## WHAT TO PRODUCE
Set down, exactly as written, every line from the top of the records below to the line containing "shifted | candle", both ends included, and no others.

......

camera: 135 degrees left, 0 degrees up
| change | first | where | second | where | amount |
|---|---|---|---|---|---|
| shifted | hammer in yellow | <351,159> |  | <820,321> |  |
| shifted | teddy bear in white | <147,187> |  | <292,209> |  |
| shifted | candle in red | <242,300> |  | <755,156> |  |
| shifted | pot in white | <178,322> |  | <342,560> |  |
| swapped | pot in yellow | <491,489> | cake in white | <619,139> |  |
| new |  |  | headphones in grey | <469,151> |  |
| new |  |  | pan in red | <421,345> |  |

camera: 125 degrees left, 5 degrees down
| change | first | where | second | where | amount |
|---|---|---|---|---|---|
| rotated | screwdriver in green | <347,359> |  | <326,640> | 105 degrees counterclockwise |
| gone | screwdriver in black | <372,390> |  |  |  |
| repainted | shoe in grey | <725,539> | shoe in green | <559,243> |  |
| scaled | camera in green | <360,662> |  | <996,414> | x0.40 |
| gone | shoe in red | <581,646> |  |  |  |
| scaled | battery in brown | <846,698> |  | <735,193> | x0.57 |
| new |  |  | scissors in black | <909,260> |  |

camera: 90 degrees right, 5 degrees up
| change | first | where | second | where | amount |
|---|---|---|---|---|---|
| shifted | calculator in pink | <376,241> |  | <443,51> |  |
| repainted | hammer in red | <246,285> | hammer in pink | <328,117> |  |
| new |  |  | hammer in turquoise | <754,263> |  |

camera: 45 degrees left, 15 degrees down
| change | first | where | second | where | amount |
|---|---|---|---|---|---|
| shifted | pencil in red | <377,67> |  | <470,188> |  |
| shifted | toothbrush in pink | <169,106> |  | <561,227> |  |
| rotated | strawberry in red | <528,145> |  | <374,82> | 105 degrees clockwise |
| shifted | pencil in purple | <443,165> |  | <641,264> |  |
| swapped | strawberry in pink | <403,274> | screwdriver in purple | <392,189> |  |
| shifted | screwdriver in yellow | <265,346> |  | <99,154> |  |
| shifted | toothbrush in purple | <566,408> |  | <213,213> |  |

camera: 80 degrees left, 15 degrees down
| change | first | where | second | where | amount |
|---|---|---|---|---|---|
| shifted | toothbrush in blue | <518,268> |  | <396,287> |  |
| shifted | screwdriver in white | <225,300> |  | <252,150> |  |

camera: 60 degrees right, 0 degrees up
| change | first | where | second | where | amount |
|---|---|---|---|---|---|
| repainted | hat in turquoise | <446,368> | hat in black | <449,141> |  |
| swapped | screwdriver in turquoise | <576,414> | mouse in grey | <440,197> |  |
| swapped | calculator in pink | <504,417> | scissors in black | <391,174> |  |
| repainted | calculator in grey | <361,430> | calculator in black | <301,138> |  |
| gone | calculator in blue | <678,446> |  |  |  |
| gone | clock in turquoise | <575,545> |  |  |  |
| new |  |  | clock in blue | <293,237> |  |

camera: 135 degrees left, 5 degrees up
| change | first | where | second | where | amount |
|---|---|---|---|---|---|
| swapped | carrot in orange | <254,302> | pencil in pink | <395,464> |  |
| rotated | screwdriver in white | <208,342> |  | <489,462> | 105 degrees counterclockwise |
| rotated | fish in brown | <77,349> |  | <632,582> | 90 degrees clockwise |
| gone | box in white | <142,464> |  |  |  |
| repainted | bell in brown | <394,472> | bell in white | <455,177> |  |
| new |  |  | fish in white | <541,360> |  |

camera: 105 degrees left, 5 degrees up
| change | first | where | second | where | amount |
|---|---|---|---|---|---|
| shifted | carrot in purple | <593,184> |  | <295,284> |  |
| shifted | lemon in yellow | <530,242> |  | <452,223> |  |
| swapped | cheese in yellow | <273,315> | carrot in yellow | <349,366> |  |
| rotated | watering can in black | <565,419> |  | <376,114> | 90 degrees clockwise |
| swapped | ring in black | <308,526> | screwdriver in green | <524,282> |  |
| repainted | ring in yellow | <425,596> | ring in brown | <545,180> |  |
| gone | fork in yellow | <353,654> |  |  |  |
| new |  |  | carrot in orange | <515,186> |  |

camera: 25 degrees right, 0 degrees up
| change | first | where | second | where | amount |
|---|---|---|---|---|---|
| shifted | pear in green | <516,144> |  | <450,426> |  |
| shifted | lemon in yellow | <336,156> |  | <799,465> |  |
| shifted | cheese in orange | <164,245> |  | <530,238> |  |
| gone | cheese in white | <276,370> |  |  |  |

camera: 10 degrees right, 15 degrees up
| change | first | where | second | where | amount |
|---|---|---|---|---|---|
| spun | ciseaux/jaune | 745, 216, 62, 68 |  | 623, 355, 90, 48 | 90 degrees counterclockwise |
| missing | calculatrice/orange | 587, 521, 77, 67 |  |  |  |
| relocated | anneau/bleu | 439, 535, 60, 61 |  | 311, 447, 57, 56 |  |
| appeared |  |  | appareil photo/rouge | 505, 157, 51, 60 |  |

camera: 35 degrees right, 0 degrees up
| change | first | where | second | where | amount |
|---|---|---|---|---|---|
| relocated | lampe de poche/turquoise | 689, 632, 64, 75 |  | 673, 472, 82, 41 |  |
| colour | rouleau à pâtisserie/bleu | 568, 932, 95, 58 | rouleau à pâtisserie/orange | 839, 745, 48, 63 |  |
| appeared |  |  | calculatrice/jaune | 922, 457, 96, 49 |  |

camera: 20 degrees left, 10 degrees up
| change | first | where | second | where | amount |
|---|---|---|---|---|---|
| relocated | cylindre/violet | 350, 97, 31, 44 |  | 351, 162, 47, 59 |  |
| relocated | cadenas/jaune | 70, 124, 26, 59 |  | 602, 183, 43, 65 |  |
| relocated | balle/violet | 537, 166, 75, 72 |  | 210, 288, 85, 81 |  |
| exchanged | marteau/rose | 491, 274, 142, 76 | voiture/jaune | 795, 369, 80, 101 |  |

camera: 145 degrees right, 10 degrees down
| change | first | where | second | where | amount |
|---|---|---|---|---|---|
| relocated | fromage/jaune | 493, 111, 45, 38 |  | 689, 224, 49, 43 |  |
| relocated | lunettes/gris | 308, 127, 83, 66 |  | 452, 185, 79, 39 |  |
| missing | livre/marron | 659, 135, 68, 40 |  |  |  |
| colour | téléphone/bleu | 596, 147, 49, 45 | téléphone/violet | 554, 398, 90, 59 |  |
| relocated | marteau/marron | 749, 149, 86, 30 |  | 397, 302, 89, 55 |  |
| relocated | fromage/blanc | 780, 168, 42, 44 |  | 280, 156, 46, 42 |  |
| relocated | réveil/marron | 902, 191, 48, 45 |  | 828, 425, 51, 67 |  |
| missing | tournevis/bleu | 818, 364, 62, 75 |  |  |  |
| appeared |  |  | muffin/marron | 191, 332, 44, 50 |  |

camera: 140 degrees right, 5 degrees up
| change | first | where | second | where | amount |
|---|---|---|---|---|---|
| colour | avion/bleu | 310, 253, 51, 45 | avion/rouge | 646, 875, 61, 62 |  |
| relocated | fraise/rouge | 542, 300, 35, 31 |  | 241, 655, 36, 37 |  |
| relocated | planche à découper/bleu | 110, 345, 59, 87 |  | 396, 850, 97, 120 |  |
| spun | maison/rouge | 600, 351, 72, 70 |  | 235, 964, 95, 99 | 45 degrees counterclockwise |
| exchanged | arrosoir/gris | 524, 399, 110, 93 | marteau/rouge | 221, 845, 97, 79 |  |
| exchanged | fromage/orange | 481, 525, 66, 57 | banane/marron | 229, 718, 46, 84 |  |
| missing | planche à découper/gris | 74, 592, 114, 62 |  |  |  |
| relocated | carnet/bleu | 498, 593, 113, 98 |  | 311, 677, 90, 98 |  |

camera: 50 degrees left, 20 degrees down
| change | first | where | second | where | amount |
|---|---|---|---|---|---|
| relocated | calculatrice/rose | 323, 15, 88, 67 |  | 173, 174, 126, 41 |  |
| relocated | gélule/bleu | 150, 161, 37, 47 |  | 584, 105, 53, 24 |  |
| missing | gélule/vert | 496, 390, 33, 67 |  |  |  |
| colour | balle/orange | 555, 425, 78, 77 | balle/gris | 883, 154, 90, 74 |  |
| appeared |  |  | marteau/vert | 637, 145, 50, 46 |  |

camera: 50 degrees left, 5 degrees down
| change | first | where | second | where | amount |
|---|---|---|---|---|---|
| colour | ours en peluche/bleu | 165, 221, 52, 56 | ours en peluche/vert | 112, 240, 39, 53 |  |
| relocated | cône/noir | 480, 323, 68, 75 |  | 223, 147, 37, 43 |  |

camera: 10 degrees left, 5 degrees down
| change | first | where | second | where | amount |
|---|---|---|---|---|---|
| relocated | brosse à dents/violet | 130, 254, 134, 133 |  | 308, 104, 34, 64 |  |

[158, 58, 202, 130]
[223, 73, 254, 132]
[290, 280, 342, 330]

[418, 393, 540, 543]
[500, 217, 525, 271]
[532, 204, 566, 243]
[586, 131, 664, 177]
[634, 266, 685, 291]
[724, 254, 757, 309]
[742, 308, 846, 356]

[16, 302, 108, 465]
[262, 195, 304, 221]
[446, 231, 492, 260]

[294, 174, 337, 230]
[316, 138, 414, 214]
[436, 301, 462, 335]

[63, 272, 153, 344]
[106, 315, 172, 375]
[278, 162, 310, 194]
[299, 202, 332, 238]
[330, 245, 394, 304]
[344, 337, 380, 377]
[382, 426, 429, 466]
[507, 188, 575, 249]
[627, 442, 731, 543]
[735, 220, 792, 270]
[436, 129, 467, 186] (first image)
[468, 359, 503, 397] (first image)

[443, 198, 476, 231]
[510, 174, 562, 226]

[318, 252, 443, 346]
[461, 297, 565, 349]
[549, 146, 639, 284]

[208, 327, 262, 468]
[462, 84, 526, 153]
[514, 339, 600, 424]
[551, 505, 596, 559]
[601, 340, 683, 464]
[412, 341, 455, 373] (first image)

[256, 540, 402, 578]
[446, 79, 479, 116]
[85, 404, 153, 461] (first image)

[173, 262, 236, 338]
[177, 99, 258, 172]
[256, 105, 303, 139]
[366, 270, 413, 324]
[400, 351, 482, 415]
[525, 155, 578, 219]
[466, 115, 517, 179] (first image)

......

## RESULT BELOW
camera: 135 degrees left, 0 degrees up
| change | first | where | second | where | amount |
|---|---|---|---|---|---|
| shifted | hammer in yellow | <351,159> |  | <820,321> |  |
| shifted | teddy bear in white | <147,187> |  | <292,209> |  |
| shifted | candle in red | <242,300> |  | <755,156> |  |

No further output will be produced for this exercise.